## TRY IT
Filter the listing below, please, and copy only the lines with the word "purple".
▬▬▬
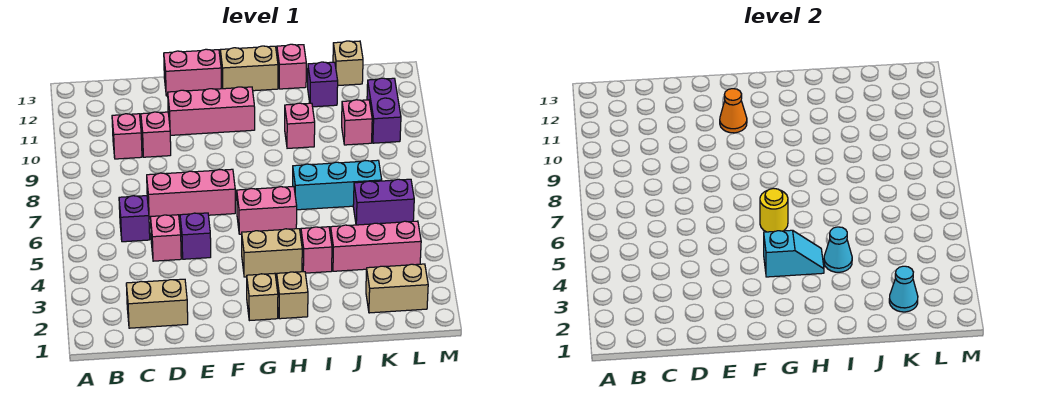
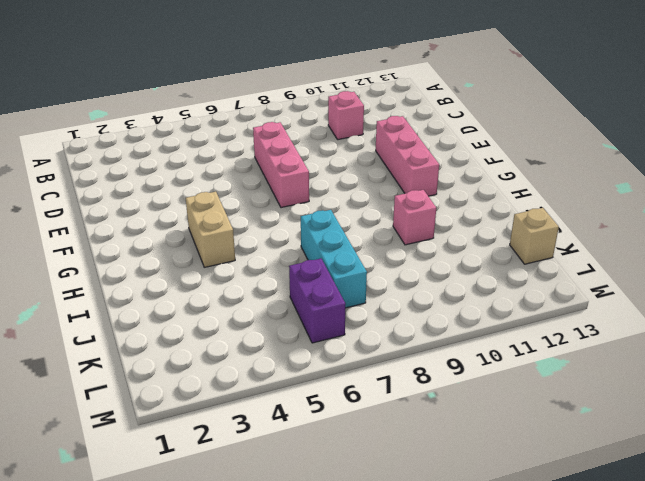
none -> tan brick C2:D2 level 1
none -> purple brick C6 level 1
none -> pink brick D5 level 1
none -> pink brick D10 level 1

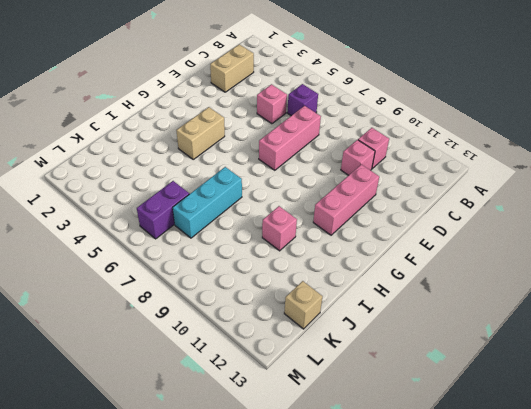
none -> purple brick E5 level 1
none -> pink brick E13:F13 level 1
none -> tan brick G2 level 1
none -> pink brick G6:H6 level 1

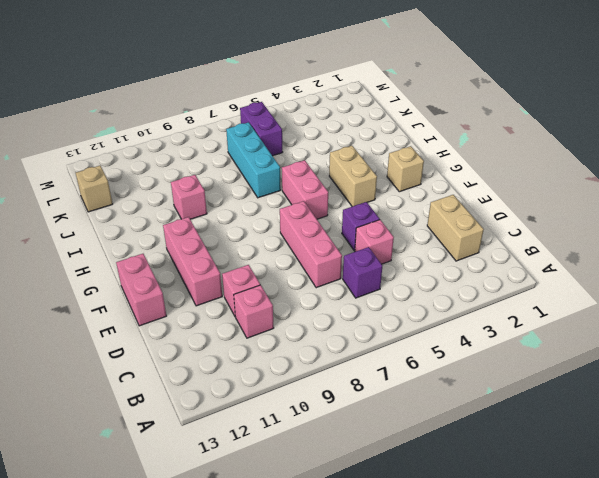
none -> tan brick G13:H13 level 1
none -> tan brick H2 level 1
none -> pink brick I4 level 1
none -> pink brick I13 level 1

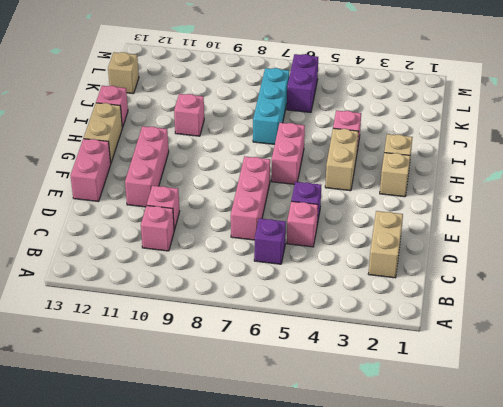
none -> pink brick J4:L4 level 1
none -> purple brick J12 level 1
none -> tan brick K2:L2 level 1
none -> pink brick K10 level 1

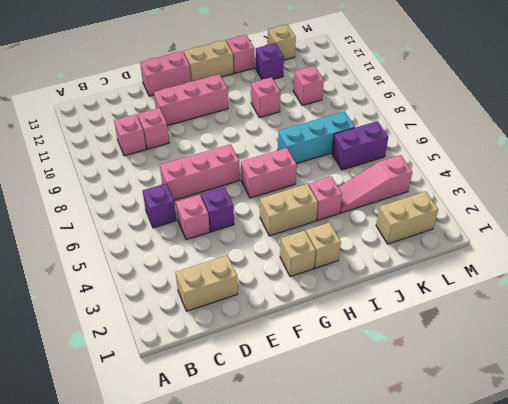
pink slope J4:L4 level 1 top L -> pink brick J4:L4 level 1
none -> purple brick L10:L11 level 1
none -> orange cone F11 level 2
none -> cyan slope G4:H4 level 2 top G
none -> yellow round brick G6 level 2

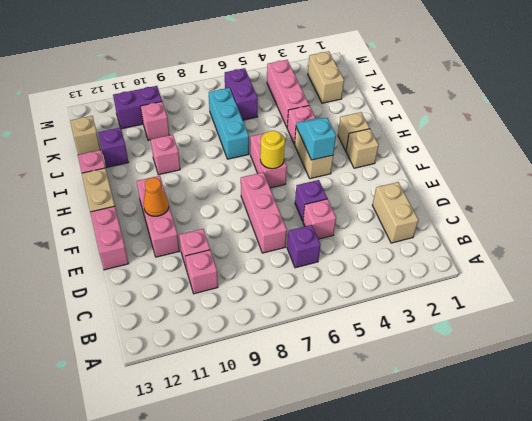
none -> cyan cone I4 level 2
none -> cyan cone K2 level 2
▬▬▬
## PROBLEM SOLUTION
none -> purple brick C6 level 1
none -> purple brick E5 level 1
none -> purple brick J12 level 1
none -> purple brick L10:L11 level 1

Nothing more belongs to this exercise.